Exercise directions.
Locate each line with the string "yellow" in the listing below and copy it.

Provided data.
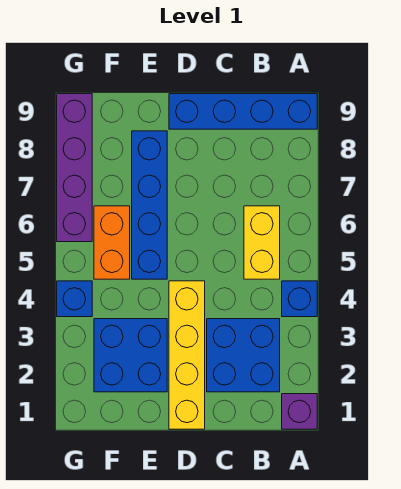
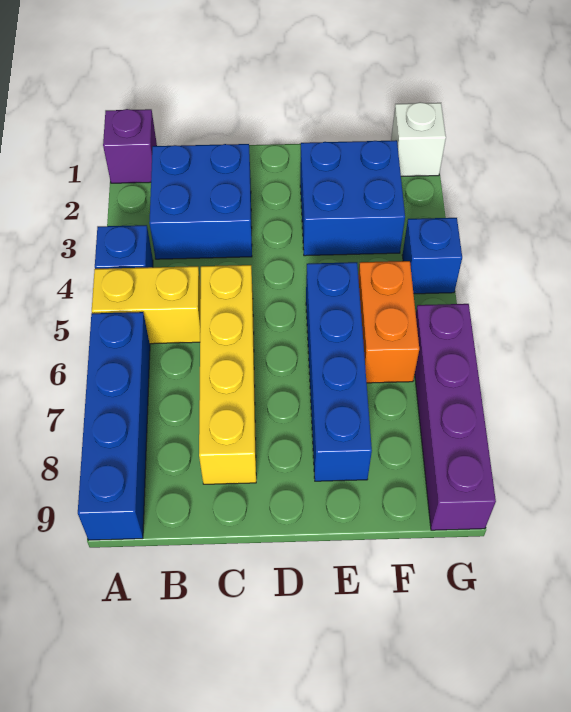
blue brick A9:D9 level 1 -> blue brick A6:A9 level 1
yellow brick B5:B6 level 1 -> yellow brick A5:B5 level 1
yellow brick D1:D4 level 1 -> yellow brick C5:C8 level 1
none -> white brick G1 level 1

Solution to the problem.
yellow brick B5:B6 level 1 -> yellow brick A5:B5 level 1
yellow brick D1:D4 level 1 -> yellow brick C5:C8 level 1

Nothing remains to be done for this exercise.